* [Records shown]
○ ○ ○ ○ ○ ○ ○
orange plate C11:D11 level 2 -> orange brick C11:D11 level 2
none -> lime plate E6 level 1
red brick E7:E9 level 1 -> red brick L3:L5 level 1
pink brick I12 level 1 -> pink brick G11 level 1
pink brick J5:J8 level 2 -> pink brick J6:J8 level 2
○ ○ ○ ○ ○ ○ ○
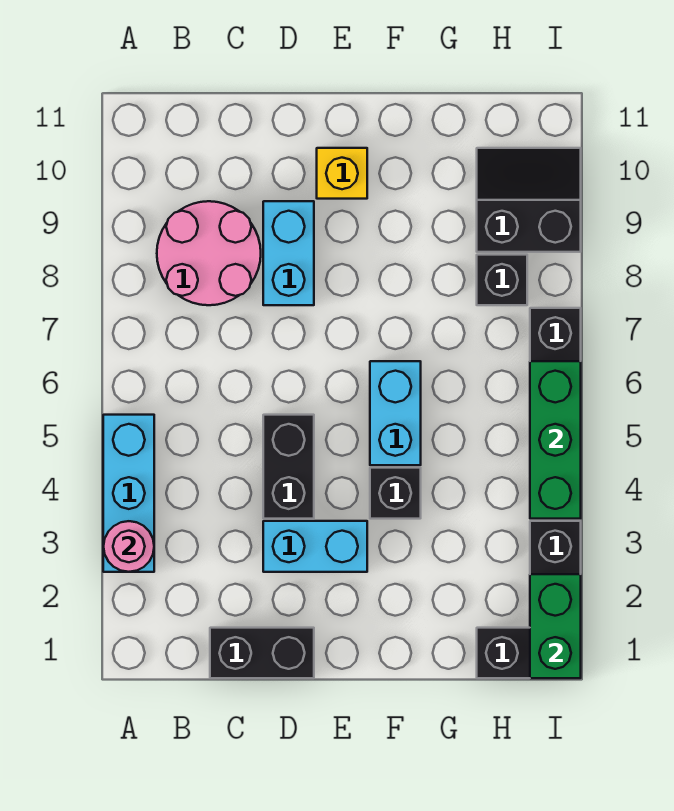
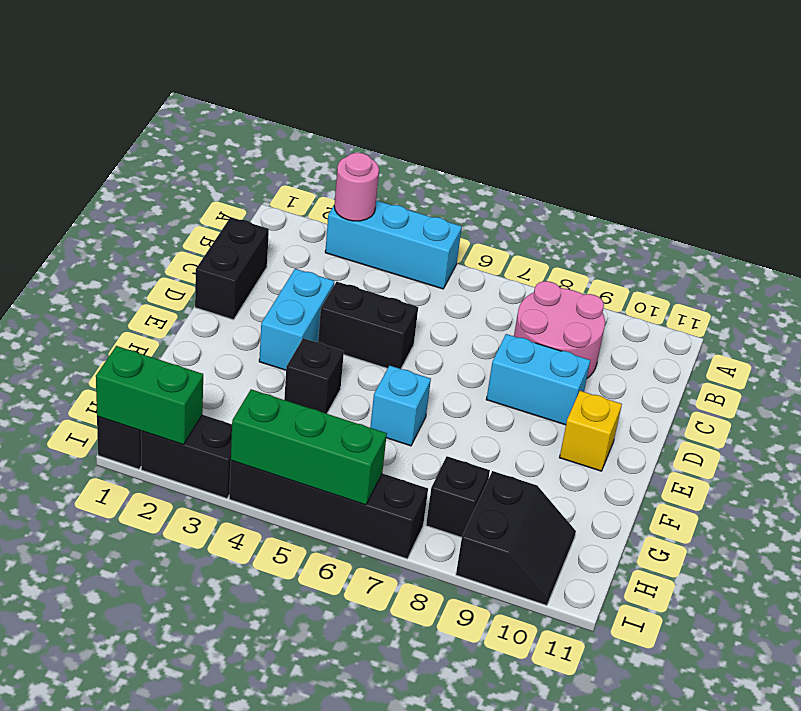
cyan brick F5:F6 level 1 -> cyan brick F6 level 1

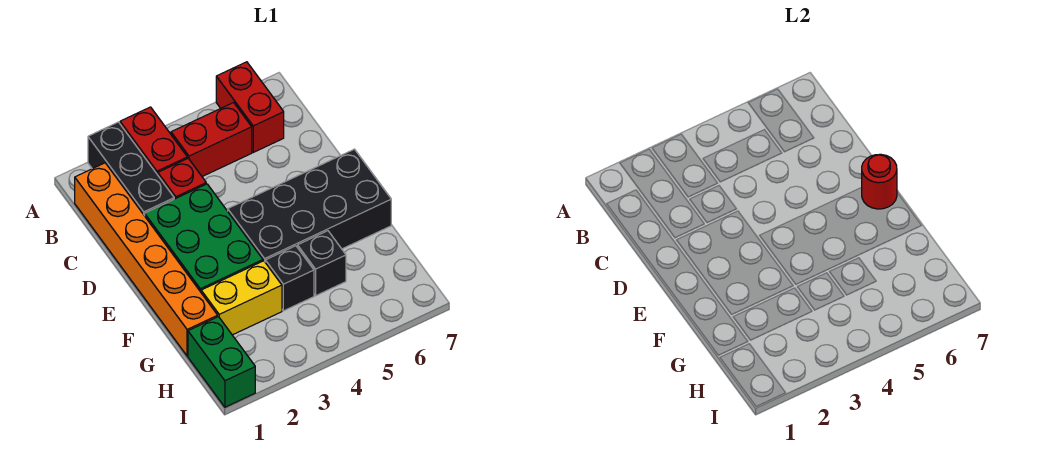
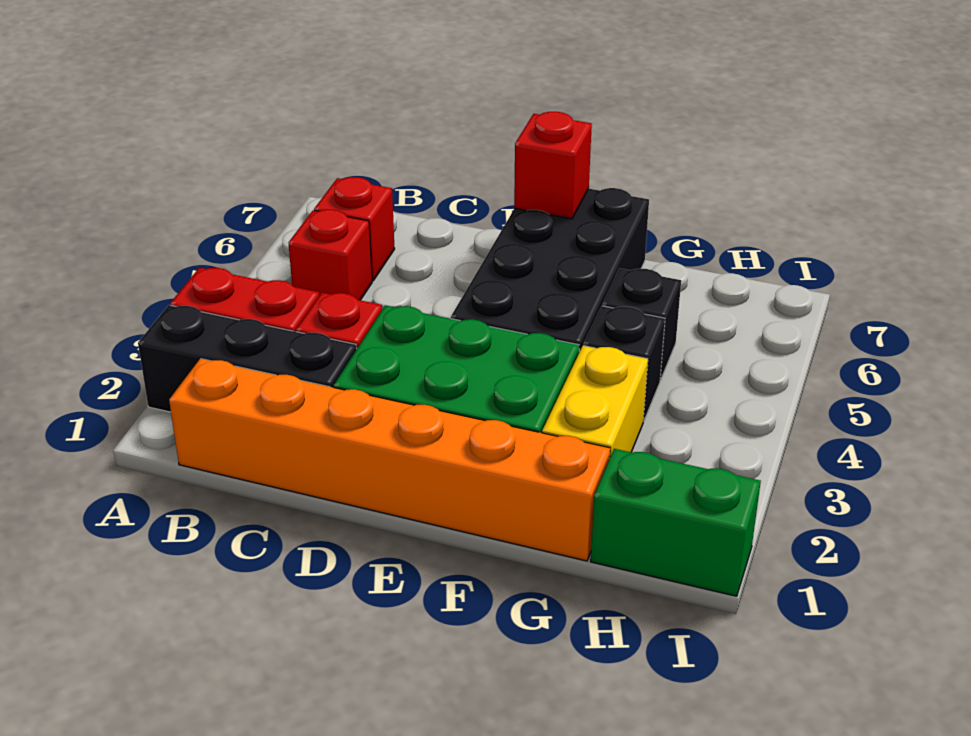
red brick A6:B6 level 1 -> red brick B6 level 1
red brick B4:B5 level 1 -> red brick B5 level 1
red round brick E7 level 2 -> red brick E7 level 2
○ ○ ○ ○ ○ ○ ○
* [What to produce]
Which lines run from the one holding "pink brick I12" through the one holding "pink brick J5:J8" in the records above? Repeat them exactly, both included, and nothing more.

* [Answer box]
pink brick I12 level 1 -> pink brick G11 level 1
pink brick J5:J8 level 2 -> pink brick J6:J8 level 2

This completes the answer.